JOB ITEM | An image-free, exact copy of the records below is required.

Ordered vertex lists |
__________
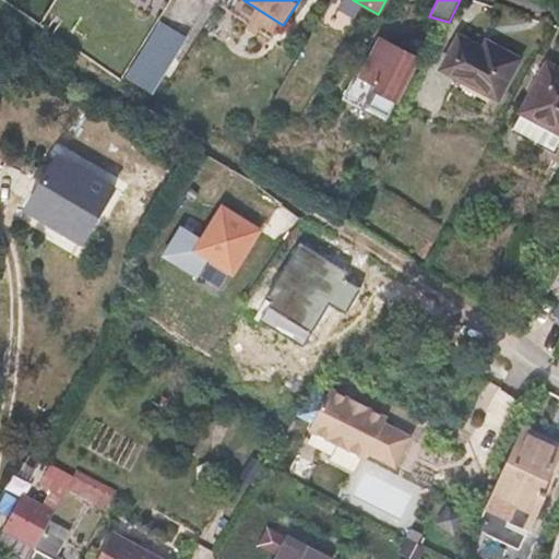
[(177,54),(186,38),(159,25),(128,78),(154,94),(163,76),(177,54)]
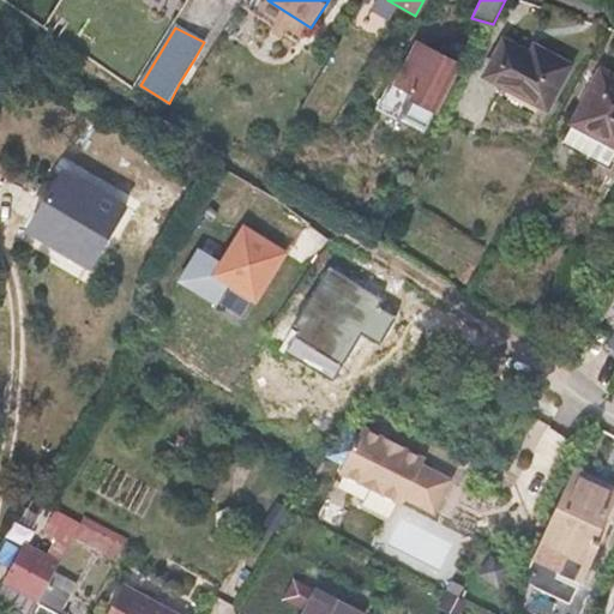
[(547,110),(570,66),(535,47),(530,55),(504,41),(485,77),(547,110)]
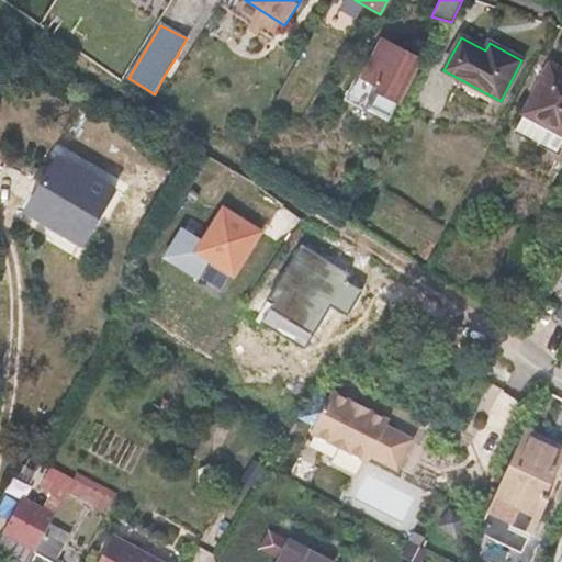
[(422,59),(382,40),(362,77),(378,86),(375,91),(400,103),(422,59)]
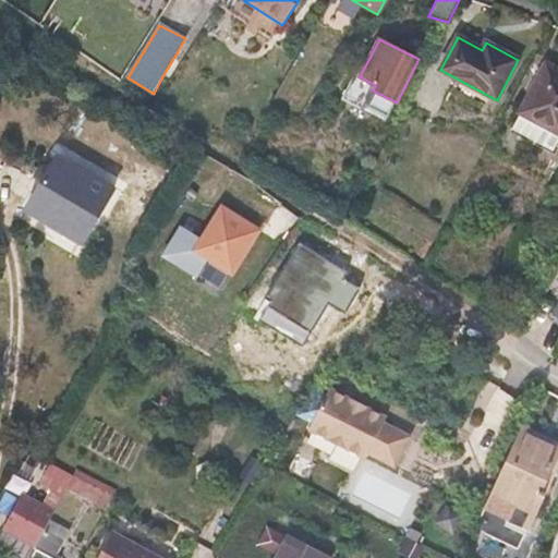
[(170,81),(184,58),(177,53),(162,76),(170,81)]
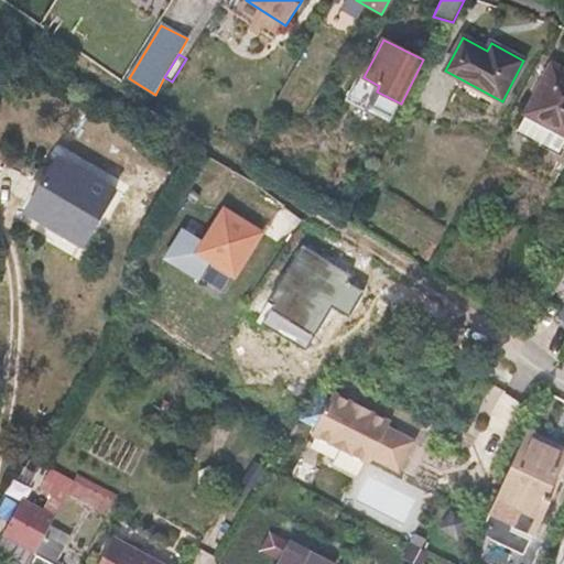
[(563,69),(552,64),(525,115),(563,134),(563,69)]
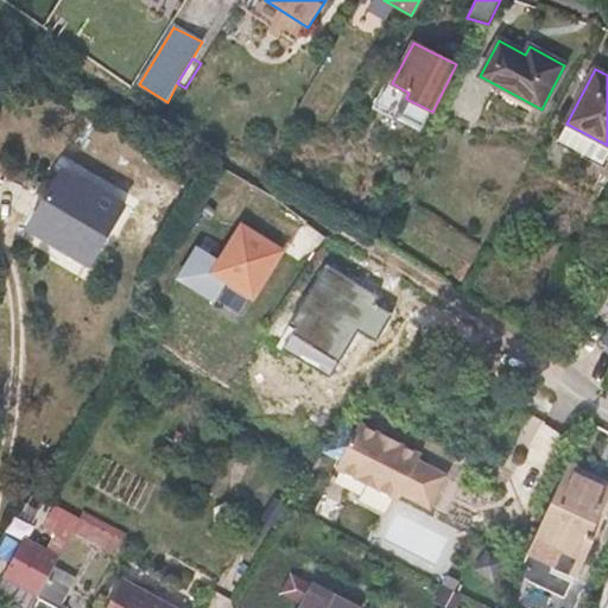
[(432,112),(406,99),(399,114),(425,127),(432,112)]
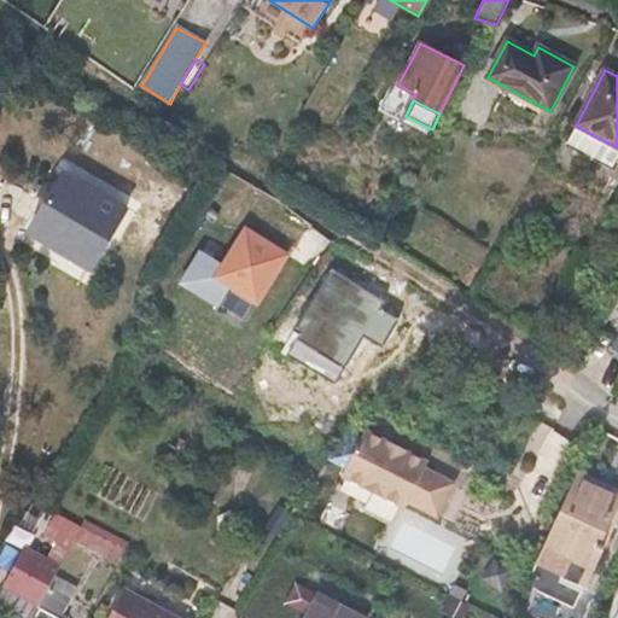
[(617,157),(617,147),(576,126),(567,144),(612,168),(617,157)]
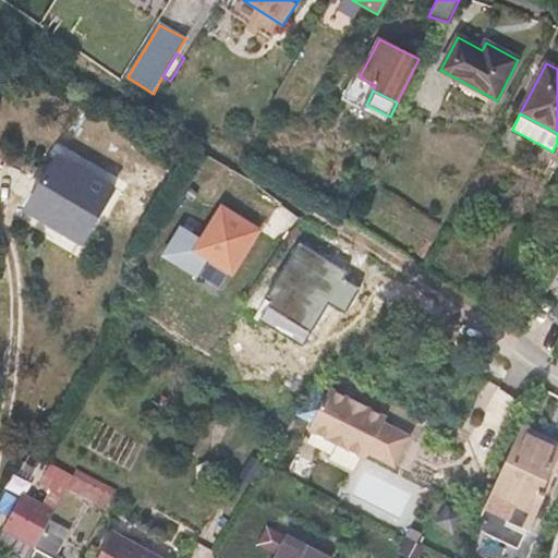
[(113,186),(58,154),(26,210),(48,223),(53,214),(86,232),(113,186)]
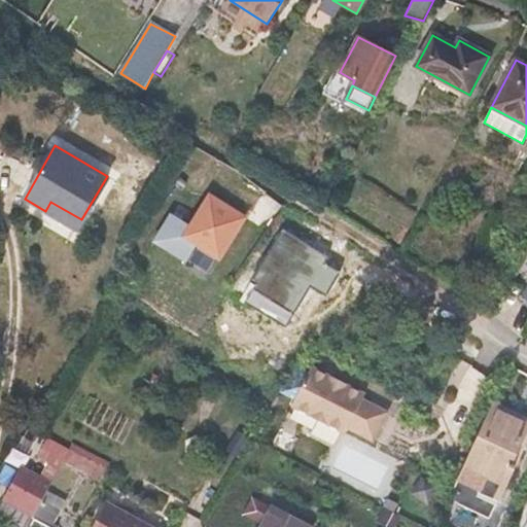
[(220,259),(246,217),(210,196),(190,226),(184,237),(198,245),(220,259)]
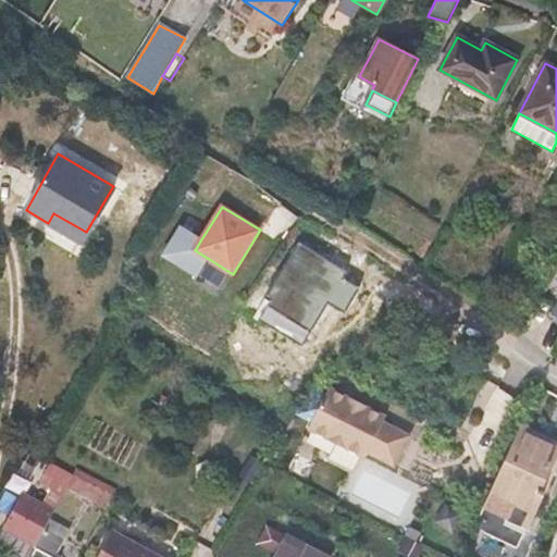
[(195,250),(201,239),(182,227),(164,255),(197,276),(209,259),(195,250)]
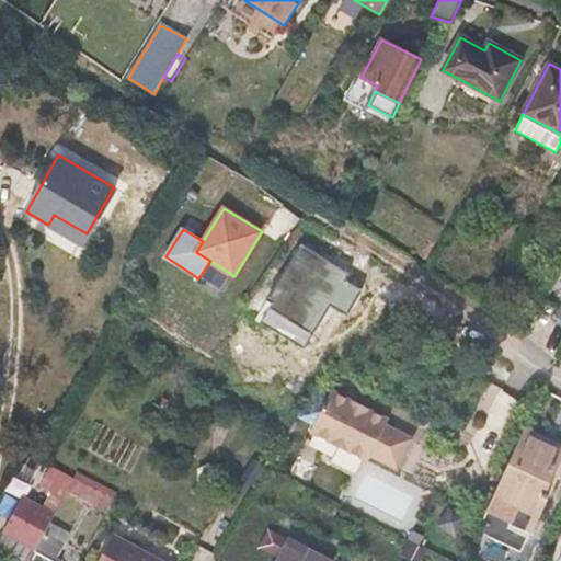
[(560,324),(560,299),(551,320),(560,324)]
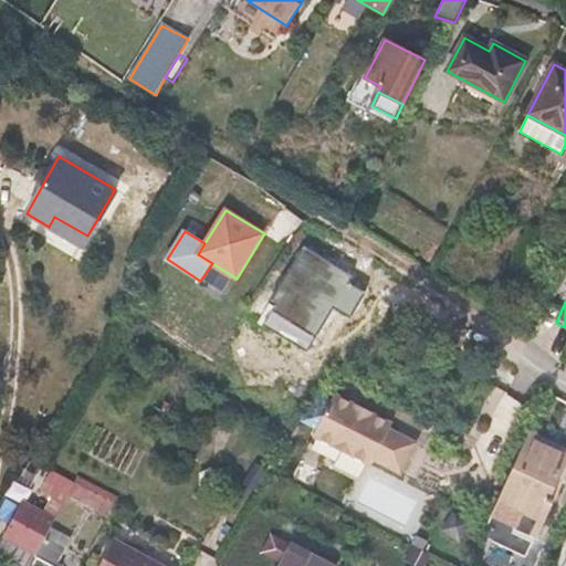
[(394,423),(335,394),(313,437),(370,467),(374,461),(402,475),(418,443),(390,429),(394,423)]
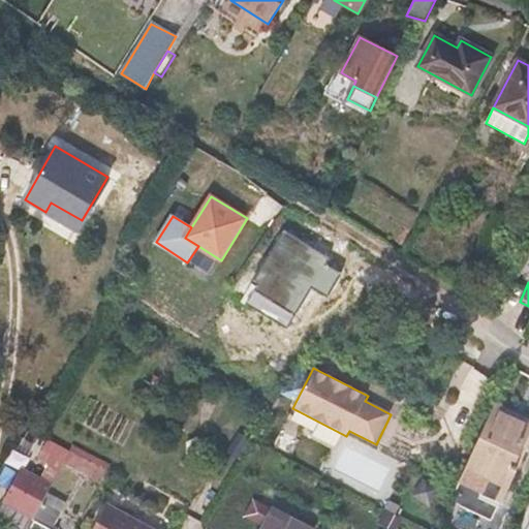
[(528,434),(528,421),(494,404),(456,487),(497,506),(528,434)]
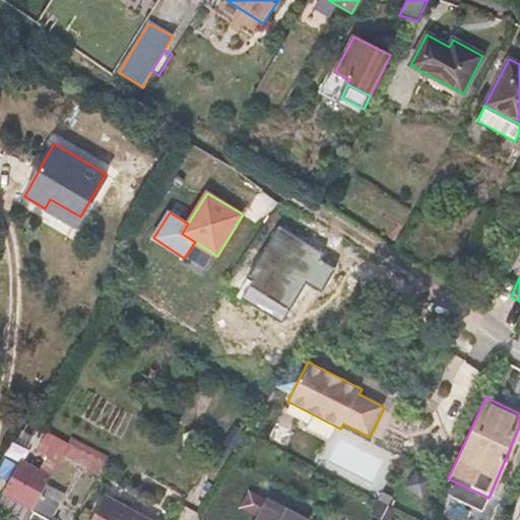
[(63,455),(69,443),(47,432),(38,449),(49,455),(41,471),(22,460),(3,495),(33,510),(42,494),(47,483),(63,455)]
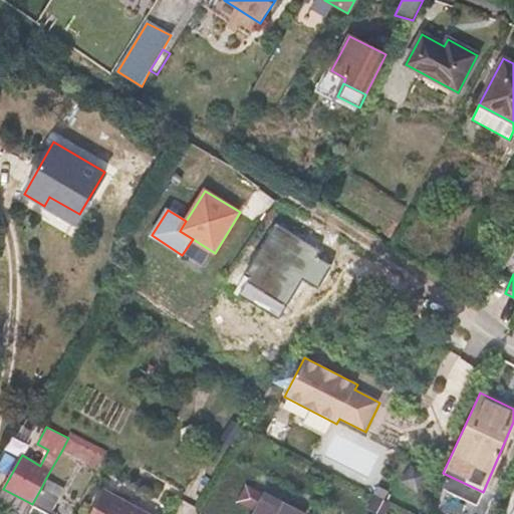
[(104,456),(68,438),(62,450),(98,469),(104,456)]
__________
ANSWER TO THIS TASK |
[(177,54),(186,38),(159,25),(128,78),(154,94),(163,76),(177,54)]
[(547,110),(570,66),(535,47),(530,55),(504,41),(485,77),(547,110)]
[(422,59),(382,40),(362,77),(378,86),(375,91),(400,103),(422,59)]
[(170,81),(184,58),(177,53),(162,76),(170,81)]
[(563,69),(552,64),(525,115),(563,134),(563,69)]
[(432,112),(406,99),(399,114),(425,127),(432,112)]
[(617,157),(617,147),(576,126),(567,144),(612,168),(617,157)]
[(113,186),(58,154),(26,210),(48,223),(53,214),(86,232),(113,186)]
[(220,259),(246,217),(210,196),(190,226),(184,237),(198,245),(220,259)]
[(195,250),(201,239),(182,227),(164,255),(197,276),(209,259),(195,250)]
[(560,324),(560,299),(551,320),(560,324)]
[(394,423),(335,394),(313,437),(370,467),(374,461),(402,475),(418,443),(390,429),(394,423)]
[(528,434),(528,421),(494,404),(456,487),(497,506),(528,434)]
[(63,455),(69,443),(47,432),(38,449),(49,455),(41,471),(22,460),(3,495),(33,510),(42,494),(47,483),(63,455)]
[(104,456),(68,438),(62,450),(98,469),(104,456)]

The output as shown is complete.